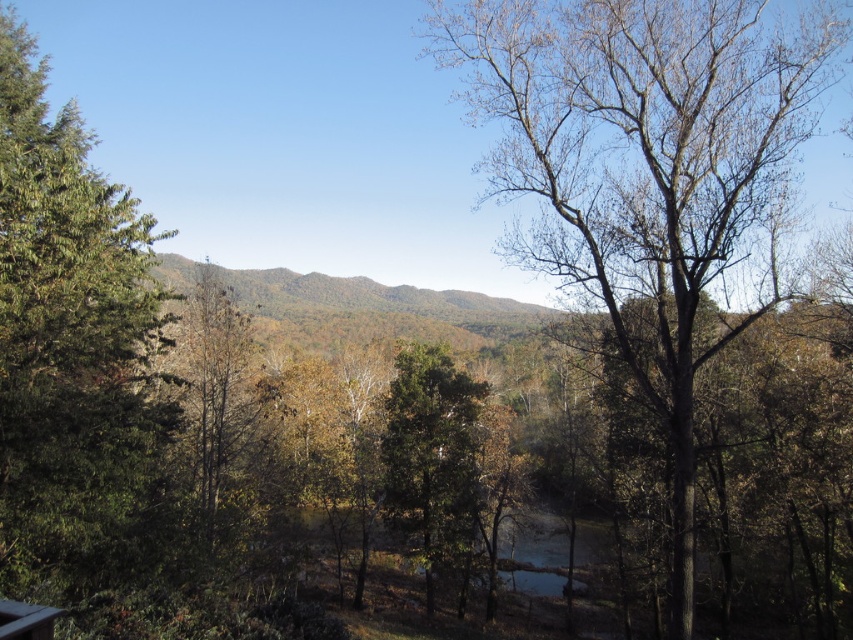
Question: Does bare wood tree at center appear on the left side of green leafy tree at left?

Choices:
 (A) yes
 (B) no

Answer: (B)

Question: Does green matte tree at center appear on the right side of white wood deck at lower left?

Choices:
 (A) no
 (B) yes

Answer: (B)

Question: Which is nearer to the green matte tree at center?

Choices:
 (A) white wood deck at lower left
 (B) bare wood tree at center

Answer: (B)

Question: From the image, what is the correct spatial relationship of bare wood tree at center in relation to green leafy tree at left?

Choices:
 (A) left
 (B) right

Answer: (B)

Question: Considering the real-world distances, which object is farthest from the green matte tree at center?

Choices:
 (A) bare wood tree at center
 (B) white wood deck at lower left

Answer: (B)

Question: Among these objects, which one is nearest to the camera?

Choices:
 (A) green leafy tree at left
 (B) white wood deck at lower left
 (C) bare wood tree at center

Answer: (B)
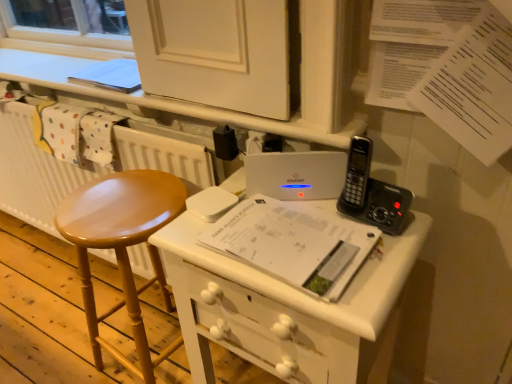
Question: Could you tell me if white paper at center is turned towards white matte radiator at left?

Choices:
 (A) yes
 (B) no

Answer: (B)

Question: Considering the relative sizes of white paper at center and white matte radiator at left in the image provided, is white paper at center wider than white matte radiator at left?

Choices:
 (A) yes
 (B) no

Answer: (A)

Question: Is white paper at center outside white matte radiator at left?

Choices:
 (A) no
 (B) yes

Answer: (B)

Question: Is there a large distance between white paper at center and white matte radiator at left?

Choices:
 (A) no
 (B) yes

Answer: (A)

Question: Is white matte radiator at left completely or partially inside white paper at center?

Choices:
 (A) no
 (B) yes

Answer: (A)

Question: Looking at the image, does white matte radiator at left seem bigger or smaller compared to white paper at center?

Choices:
 (A) big
 (B) small

Answer: (A)

Question: Considering the positions of white matte radiator at left and white paper at center in the image, is white matte radiator at left taller or shorter than white paper at center?

Choices:
 (A) short
 (B) tall

Answer: (B)

Question: Based on their positions, is white matte radiator at left located to the left or right of white paper at center?

Choices:
 (A) left
 (B) right

Answer: (A)

Question: Is white matte radiator at left inside or outside of white paper at center?

Choices:
 (A) outside
 (B) inside

Answer: (A)

Question: Is black plastic phone at upper right spatially inside white matte radiator at left, or outside of it?

Choices:
 (A) inside
 (B) outside

Answer: (B)

Question: Looking at the image, does black plastic phone at upper right seem bigger or smaller compared to white matte radiator at left?

Choices:
 (A) small
 (B) big

Answer: (A)

Question: Looking at their shapes, would you say black plastic phone at upper right is wider or thinner than white matte radiator at left?

Choices:
 (A) thin
 (B) wide

Answer: (A)

Question: Does point (357, 187) appear closer or farther from the camera than point (36, 200)?

Choices:
 (A) closer
 (B) farther

Answer: (A)

Question: From their relative heights in the image, would you say shiny wood stool at left is taller or shorter than black plastic phone at upper right?

Choices:
 (A) short
 (B) tall

Answer: (B)

Question: From the image's perspective, is shiny wood stool at left positioned above or below black plastic phone at upper right?

Choices:
 (A) above
 (B) below

Answer: (B)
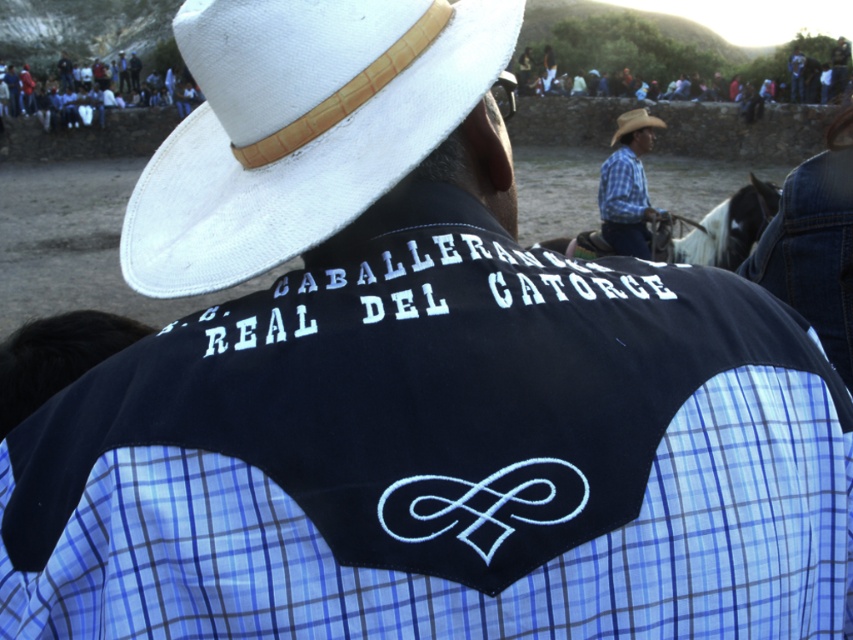
You are a photographer trying to capture the best shot of the blue plaid shirt at center and the blue jeans at upper center. Which object should you focus on first if you want to photograph the taller one?

The blue jeans at upper center is taller than the blue plaid shirt at center, so you should focus on the blue jeans at upper center first.

You are an event organizer planning to take a group photo of the participants. You notice the blue plaid shirt at center and the blue jeans at upper center in the image. Which clothing item should you adjust to ensure both are equally visible in the photo?

Answer: The blue plaid shirt at center occupies less space than the blue jeans at upper center, so you should adjust the blue jeans at upper center to make it smaller or move it closer to the blue plaid shirt at center to balance their visibility.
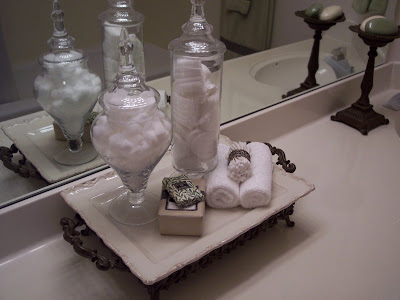
Where is `mirror on wall`? mirror on wall is located at coordinates (56, 68).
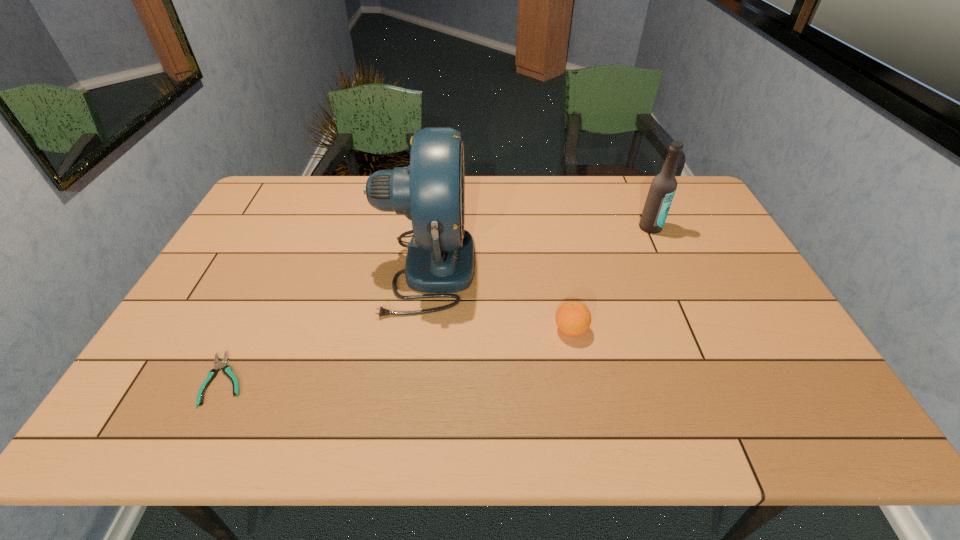
The image size is (960, 540). I want to click on the tallest object, so click(x=431, y=191).

The height and width of the screenshot is (540, 960). I want to click on the second object from left to right, so click(x=431, y=191).

Locate an element on the screen. This screenshot has height=540, width=960. the second tallest object is located at coordinates (663, 187).

You are a GUI agent. You are given a task and a screenshot of the screen. Output one action in this format:
    pyautogui.click(x=<x>, y=<y>)
    Task: Click on the rightmost object
    The height and width of the screenshot is (540, 960).
    Given the screenshot: What is the action you would take?
    pyautogui.click(x=663, y=187)

The height and width of the screenshot is (540, 960). I want to click on the third object from left to right, so click(x=573, y=318).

━━━━━━━━━━

**What you need to do**
Reproduce all the items above word for word, but leave the pictures out of your copy.

**Answer for this exercise**
Question: Does bare wood tree at center appear on the left side of green leafy tree at left?

Choices:
 (A) yes
 (B) no

Answer: (B)

Question: Does green matte tree at center appear on the right side of white wood deck at lower left?

Choices:
 (A) no
 (B) yes

Answer: (B)

Question: Which is nearer to the green matte tree at center?

Choices:
 (A) white wood deck at lower left
 (B) bare wood tree at center

Answer: (B)

Question: From the image, what is the correct spatial relationship of bare wood tree at center in relation to green leafy tree at left?

Choices:
 (A) left
 (B) right

Answer: (B)

Question: Considering the real-world distances, which object is farthest from the green matte tree at center?

Choices:
 (A) bare wood tree at center
 (B) white wood deck at lower left

Answer: (B)

Question: Among these objects, which one is nearest to the camera?

Choices:
 (A) green leafy tree at left
 (B) white wood deck at lower left
 (C) bare wood tree at center

Answer: (B)
Question: Could you tell me if white paper at center is turned towards white matte radiator at left?

Choices:
 (A) yes
 (B) no

Answer: (B)

Question: Considering the relative sizes of white paper at center and white matte radiator at left in the image provided, is white paper at center wider than white matte radiator at left?

Choices:
 (A) yes
 (B) no

Answer: (A)

Question: Is white paper at center outside white matte radiator at left?

Choices:
 (A) no
 (B) yes

Answer: (B)

Question: Is there a large distance between white paper at center and white matte radiator at left?

Choices:
 (A) no
 (B) yes

Answer: (A)

Question: Is white matte radiator at left completely or partially inside white paper at center?

Choices:
 (A) no
 (B) yes

Answer: (A)

Question: Looking at the image, does white matte radiator at left seem bigger or smaller compared to white paper at center?

Choices:
 (A) big
 (B) small

Answer: (A)

Question: Considering the positions of white matte radiator at left and white paper at center in the image, is white matte radiator at left taller or shorter than white paper at center?

Choices:
 (A) short
 (B) tall

Answer: (B)

Question: Based on their positions, is white matte radiator at left located to the left or right of white paper at center?

Choices:
 (A) left
 (B) right

Answer: (A)

Question: Is white matte radiator at left inside or outside of white paper at center?

Choices:
 (A) outside
 (B) inside

Answer: (A)

Question: Is black plastic phone at upper right spatially inside white matte radiator at left, or outside of it?

Choices:
 (A) inside
 (B) outside

Answer: (B)

Question: Looking at the image, does black plastic phone at upper right seem bigger or smaller compared to white matte radiator at left?

Choices:
 (A) small
 (B) big

Answer: (A)

Question: Looking at their shapes, would you say black plastic phone at upper right is wider or thinner than white matte radiator at left?

Choices:
 (A) thin
 (B) wide

Answer: (A)

Question: Does point (357, 187) appear closer or farther from the camera than point (36, 200)?

Choices:
 (A) closer
 (B) farther

Answer: (A)

Question: From their relative heights in the image, would you say shiny wood stool at left is taller or shorter than black plastic phone at upper right?

Choices:
 (A) short
 (B) tall

Answer: (B)

Question: From the image's perspective, is shiny wood stool at left positioned above or below black plastic phone at upper right?

Choices:
 (A) above
 (B) below

Answer: (B)
You are a photographer trying to capture the best shot of the blue plaid shirt at center and the blue jeans at upper center. Which object should you focus on first if you want to photograph the taller one?

The blue jeans at upper center is taller than the blue plaid shirt at center, so you should focus on the blue jeans at upper center first.

You are an event organizer planning to take a group photo of the participants. You notice the blue plaid shirt at center and the blue jeans at upper center in the image. Which clothing item should you adjust to ensure both are equally visible in the photo?

Answer: The blue plaid shirt at center occupies less space than the blue jeans at upper center, so you should adjust the blue jeans at upper center to make it smaller or move it closer to the blue plaid shirt at center to balance their visibility.
Where is `mirror on wall`? mirror on wall is located at coordinates (56, 68).
The image size is (960, 540). I want to click on the tallest object, so click(x=431, y=191).

The height and width of the screenshot is (540, 960). I want to click on the second object from left to right, so click(x=431, y=191).

Locate an element on the screen. This screenshot has height=540, width=960. the second tallest object is located at coordinates (663, 187).

You are a GUI agent. You are given a task and a screenshot of the screen. Output one action in this format:
    pyautogui.click(x=<x>, y=<y>)
    Task: Click on the rightmost object
    The height and width of the screenshot is (540, 960).
    Given the screenshot: What is the action you would take?
    pyautogui.click(x=663, y=187)

The height and width of the screenshot is (540, 960). I want to click on the third object from left to right, so click(x=573, y=318).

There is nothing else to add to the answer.